Data for processing –
--*--

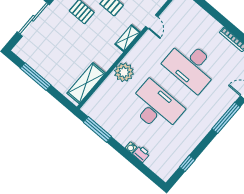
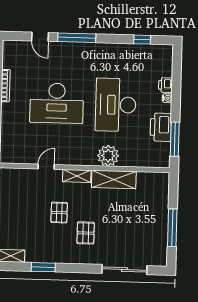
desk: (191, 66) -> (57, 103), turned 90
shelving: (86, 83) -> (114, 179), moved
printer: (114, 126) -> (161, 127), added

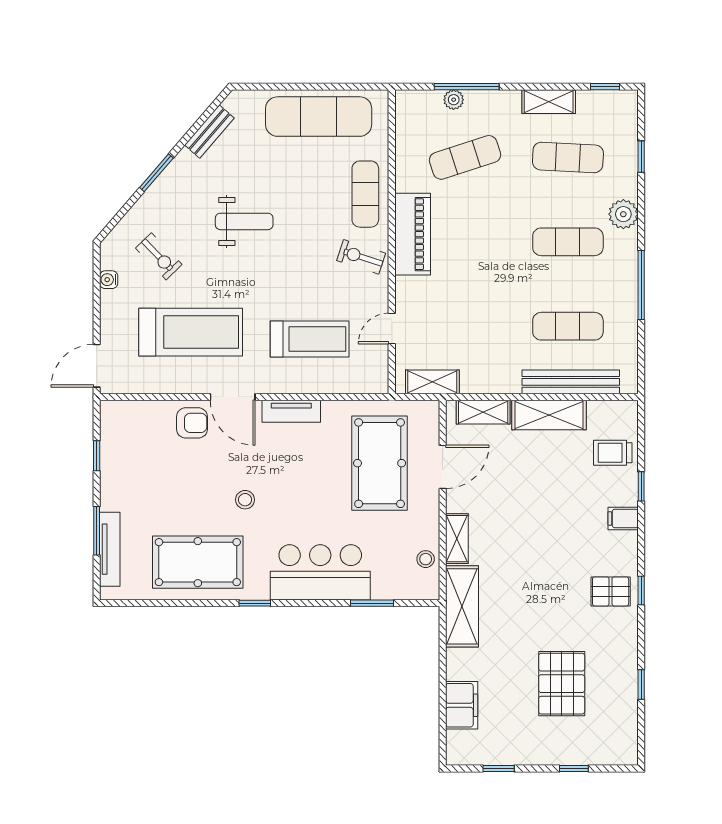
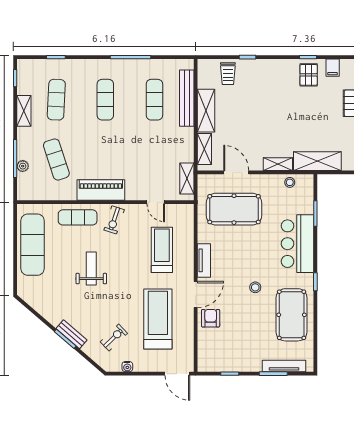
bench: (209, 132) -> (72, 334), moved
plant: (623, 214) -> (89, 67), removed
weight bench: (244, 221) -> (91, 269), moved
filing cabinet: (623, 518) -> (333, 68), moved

--*--

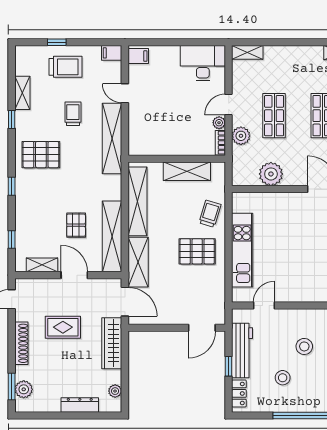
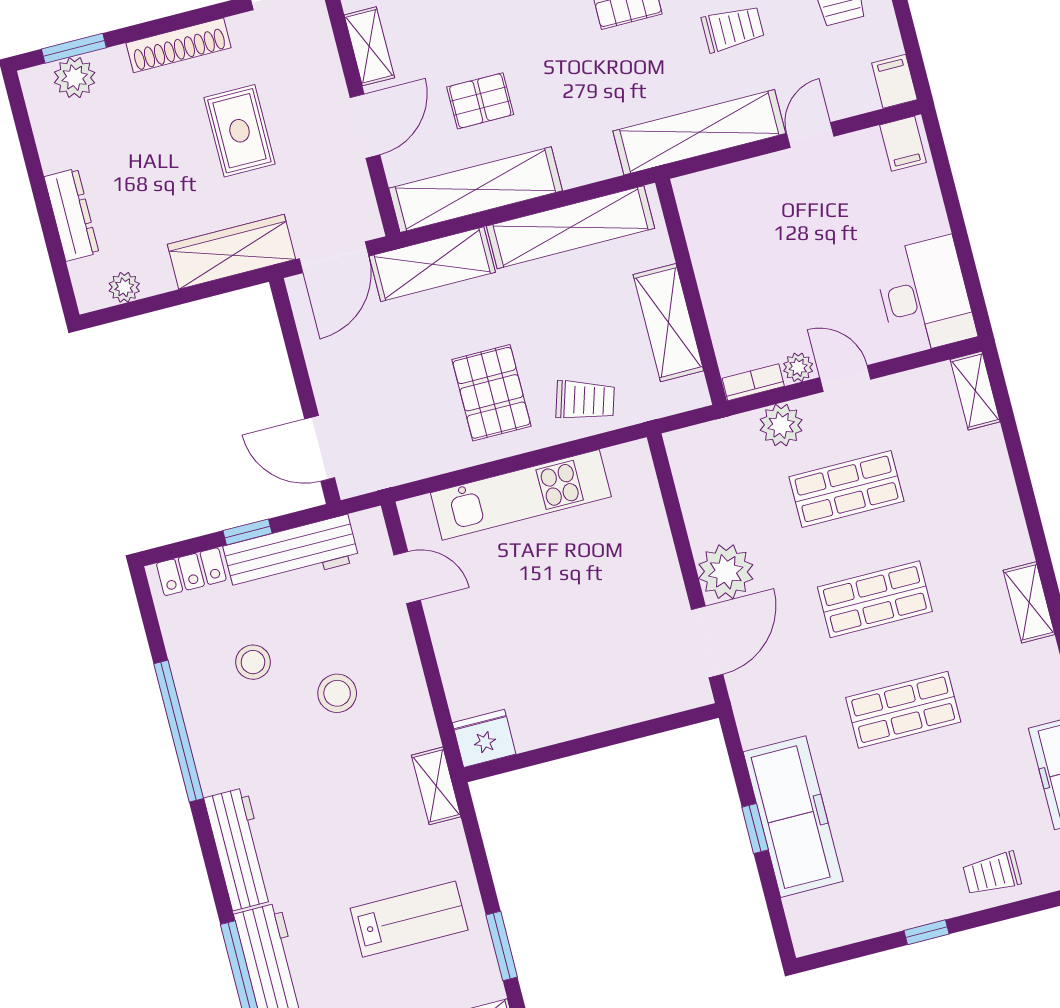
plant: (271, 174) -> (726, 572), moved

--*--

Work item – From the records above, copy only the lines running from the line containing "shelving: (86, 83) -> (114, 179), moved" to the line containing "filing cabinet: (623, 518)", both ends included. Leave the pictures out.

Expected answer –
shelving: (86, 83) -> (114, 179), moved
printer: (114, 126) -> (161, 127), added

bench: (209, 132) -> (72, 334), moved
plant: (623, 214) -> (89, 67), removed
weight bench: (244, 221) -> (91, 269), moved
filing cabinet: (623, 518) -> (333, 68), moved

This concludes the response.